──────── RECORDS SUPPLIED ────────

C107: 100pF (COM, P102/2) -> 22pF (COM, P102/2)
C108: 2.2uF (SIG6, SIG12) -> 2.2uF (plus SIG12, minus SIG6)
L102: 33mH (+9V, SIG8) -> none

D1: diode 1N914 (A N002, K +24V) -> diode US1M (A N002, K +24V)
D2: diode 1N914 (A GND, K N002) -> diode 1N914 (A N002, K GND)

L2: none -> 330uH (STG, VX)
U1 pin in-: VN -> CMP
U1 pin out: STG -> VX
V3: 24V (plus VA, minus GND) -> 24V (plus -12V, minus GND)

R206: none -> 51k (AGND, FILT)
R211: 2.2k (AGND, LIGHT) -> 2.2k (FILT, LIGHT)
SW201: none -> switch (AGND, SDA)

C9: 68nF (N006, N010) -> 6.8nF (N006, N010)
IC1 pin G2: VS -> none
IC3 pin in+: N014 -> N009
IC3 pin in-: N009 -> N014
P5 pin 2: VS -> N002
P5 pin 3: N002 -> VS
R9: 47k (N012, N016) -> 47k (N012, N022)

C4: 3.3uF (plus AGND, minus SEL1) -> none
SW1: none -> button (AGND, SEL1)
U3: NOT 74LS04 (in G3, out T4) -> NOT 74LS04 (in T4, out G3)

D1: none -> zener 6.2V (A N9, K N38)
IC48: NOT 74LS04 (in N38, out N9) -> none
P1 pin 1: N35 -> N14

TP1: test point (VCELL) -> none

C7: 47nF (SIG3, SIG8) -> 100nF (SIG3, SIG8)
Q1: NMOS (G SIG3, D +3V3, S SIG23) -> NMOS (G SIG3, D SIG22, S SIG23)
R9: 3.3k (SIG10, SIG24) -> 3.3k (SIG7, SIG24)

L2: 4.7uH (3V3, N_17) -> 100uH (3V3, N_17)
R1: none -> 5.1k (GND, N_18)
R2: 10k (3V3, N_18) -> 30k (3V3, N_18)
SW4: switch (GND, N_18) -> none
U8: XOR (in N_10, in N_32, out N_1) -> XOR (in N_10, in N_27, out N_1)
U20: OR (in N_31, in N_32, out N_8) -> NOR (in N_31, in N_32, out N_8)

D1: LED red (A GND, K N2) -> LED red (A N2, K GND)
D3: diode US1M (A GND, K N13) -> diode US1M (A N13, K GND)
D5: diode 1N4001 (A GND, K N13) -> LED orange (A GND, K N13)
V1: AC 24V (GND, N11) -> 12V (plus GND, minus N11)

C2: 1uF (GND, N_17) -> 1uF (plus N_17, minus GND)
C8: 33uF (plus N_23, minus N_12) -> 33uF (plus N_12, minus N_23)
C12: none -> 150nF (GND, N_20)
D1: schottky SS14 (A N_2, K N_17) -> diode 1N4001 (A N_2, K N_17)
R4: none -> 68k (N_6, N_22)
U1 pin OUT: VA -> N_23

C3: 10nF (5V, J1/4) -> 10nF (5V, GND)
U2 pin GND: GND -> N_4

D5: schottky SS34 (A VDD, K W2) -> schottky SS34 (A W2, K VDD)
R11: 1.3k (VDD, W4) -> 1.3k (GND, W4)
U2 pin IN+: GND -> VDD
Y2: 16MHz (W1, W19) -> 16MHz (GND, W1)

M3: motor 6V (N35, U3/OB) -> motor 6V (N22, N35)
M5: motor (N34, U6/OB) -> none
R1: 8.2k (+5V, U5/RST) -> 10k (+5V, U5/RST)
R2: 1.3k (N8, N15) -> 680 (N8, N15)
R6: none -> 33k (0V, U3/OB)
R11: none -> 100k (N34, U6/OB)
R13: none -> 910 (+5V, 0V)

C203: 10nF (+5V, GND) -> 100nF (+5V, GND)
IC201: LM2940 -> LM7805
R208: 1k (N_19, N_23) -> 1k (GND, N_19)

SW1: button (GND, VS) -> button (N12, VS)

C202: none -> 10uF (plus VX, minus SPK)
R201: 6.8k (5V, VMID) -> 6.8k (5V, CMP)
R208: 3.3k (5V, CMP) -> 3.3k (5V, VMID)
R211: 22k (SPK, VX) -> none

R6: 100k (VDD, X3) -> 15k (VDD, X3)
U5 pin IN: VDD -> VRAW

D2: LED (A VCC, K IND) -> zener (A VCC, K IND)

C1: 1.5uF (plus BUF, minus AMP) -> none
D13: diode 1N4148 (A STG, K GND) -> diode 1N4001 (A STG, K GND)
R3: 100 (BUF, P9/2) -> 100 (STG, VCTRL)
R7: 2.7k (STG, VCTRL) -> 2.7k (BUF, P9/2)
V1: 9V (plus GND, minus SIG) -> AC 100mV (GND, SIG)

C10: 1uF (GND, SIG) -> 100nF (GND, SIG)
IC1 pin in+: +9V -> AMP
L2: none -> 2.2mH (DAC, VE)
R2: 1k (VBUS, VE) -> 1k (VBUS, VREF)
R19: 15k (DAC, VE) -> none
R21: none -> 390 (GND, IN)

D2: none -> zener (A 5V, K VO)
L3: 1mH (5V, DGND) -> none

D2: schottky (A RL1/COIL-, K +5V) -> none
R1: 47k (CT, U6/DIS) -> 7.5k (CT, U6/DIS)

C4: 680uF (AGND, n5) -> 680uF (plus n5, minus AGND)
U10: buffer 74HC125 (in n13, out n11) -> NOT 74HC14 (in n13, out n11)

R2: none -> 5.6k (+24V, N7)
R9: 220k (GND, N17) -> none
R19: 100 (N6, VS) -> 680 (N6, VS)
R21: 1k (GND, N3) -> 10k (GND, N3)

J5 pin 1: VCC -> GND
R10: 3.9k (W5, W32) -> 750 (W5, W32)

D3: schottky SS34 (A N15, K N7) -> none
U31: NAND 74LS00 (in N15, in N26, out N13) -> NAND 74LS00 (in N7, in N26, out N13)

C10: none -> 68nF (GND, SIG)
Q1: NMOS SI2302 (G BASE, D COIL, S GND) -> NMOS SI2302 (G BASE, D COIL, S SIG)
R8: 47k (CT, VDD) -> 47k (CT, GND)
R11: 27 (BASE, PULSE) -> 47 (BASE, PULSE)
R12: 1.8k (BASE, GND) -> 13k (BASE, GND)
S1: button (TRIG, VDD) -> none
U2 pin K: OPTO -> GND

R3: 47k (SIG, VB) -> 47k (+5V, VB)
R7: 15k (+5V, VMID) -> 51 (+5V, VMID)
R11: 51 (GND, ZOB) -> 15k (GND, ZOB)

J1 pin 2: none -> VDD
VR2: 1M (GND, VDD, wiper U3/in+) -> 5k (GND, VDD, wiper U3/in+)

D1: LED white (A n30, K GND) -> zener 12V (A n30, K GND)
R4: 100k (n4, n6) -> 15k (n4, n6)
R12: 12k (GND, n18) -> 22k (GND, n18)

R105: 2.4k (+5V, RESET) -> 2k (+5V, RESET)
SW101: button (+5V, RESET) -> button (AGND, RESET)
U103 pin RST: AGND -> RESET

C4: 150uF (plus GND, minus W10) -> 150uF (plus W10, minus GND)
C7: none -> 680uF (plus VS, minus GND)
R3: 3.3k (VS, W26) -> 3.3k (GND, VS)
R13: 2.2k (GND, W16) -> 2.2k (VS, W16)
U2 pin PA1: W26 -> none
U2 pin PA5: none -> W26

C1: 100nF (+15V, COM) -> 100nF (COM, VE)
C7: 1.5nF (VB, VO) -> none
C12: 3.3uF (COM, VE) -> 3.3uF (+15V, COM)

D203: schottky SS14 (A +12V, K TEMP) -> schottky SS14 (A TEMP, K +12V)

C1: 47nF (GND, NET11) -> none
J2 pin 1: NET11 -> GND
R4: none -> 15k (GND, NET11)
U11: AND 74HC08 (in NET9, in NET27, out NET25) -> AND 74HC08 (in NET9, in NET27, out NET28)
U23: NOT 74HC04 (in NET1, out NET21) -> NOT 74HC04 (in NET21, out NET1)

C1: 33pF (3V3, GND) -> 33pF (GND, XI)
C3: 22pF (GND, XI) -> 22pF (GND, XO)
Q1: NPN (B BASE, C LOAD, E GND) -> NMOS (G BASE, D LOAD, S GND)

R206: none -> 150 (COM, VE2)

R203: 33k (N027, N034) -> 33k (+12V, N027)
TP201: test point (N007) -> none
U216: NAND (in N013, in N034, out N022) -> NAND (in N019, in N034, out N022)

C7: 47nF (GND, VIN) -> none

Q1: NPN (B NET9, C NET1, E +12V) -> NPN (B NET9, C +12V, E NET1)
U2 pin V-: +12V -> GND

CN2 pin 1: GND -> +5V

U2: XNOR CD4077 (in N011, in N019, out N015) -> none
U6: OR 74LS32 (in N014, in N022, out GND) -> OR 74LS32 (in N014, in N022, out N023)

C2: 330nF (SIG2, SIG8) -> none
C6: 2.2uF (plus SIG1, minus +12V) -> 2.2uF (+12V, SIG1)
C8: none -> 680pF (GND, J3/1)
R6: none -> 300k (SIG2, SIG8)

────────

Each line from the top of the records down to the one with "C2: 1uF (GND, N_17)" must be retyped exactly; include both ends and nothing else.

C107: 100pF (COM, P102/2) -> 22pF (COM, P102/2)
C108: 2.2uF (SIG6, SIG12) -> 2.2uF (plus SIG12, minus SIG6)
L102: 33mH (+9V, SIG8) -> none

D1: diode 1N914 (A N002, K +24V) -> diode US1M (A N002, K +24V)
D2: diode 1N914 (A GND, K N002) -> diode 1N914 (A N002, K GND)

L2: none -> 330uH (STG, VX)
U1 pin in-: VN -> CMP
U1 pin out: STG -> VX
V3: 24V (plus VA, minus GND) -> 24V (plus -12V, minus GND)

R206: none -> 51k (AGND, FILT)
R211: 2.2k (AGND, LIGHT) -> 2.2k (FILT, LIGHT)
SW201: none -> switch (AGND, SDA)

C9: 68nF (N006, N010) -> 6.8nF (N006, N010)
IC1 pin G2: VS -> none
IC3 pin in+: N014 -> N009
IC3 pin in-: N009 -> N014
P5 pin 2: VS -> N002
P5 pin 3: N002 -> VS
R9: 47k (N012, N016) -> 47k (N012, N022)

C4: 3.3uF (plus AGND, minus SEL1) -> none
SW1: none -> button (AGND, SEL1)
U3: NOT 74LS04 (in G3, out T4) -> NOT 74LS04 (in T4, out G3)

D1: none -> zener 6.2V (A N9, K N38)
IC48: NOT 74LS04 (in N38, out N9) -> none
P1 pin 1: N35 -> N14

TP1: test point (VCELL) -> none

C7: 47nF (SIG3, SIG8) -> 100nF (SIG3, SIG8)
Q1: NMOS (G SIG3, D +3V3, S SIG23) -> NMOS (G SIG3, D SIG22, S SIG23)
R9: 3.3k (SIG10, SIG24) -> 3.3k (SIG7, SIG24)

L2: 4.7uH (3V3, N_17) -> 100uH (3V3, N_17)
R1: none -> 5.1k (GND, N_18)
R2: 10k (3V3, N_18) -> 30k (3V3, N_18)
SW4: switch (GND, N_18) -> none
U8: XOR (in N_10, in N_32, out N_1) -> XOR (in N_10, in N_27, out N_1)
U20: OR (in N_31, in N_32, out N_8) -> NOR (in N_31, in N_32, out N_8)

D1: LED red (A GND, K N2) -> LED red (A N2, K GND)
D3: diode US1M (A GND, K N13) -> diode US1M (A N13, K GND)
D5: diode 1N4001 (A GND, K N13) -> LED orange (A GND, K N13)
V1: AC 24V (GND, N11) -> 12V (plus GND, minus N11)

C2: 1uF (GND, N_17) -> 1uF (plus N_17, minus GND)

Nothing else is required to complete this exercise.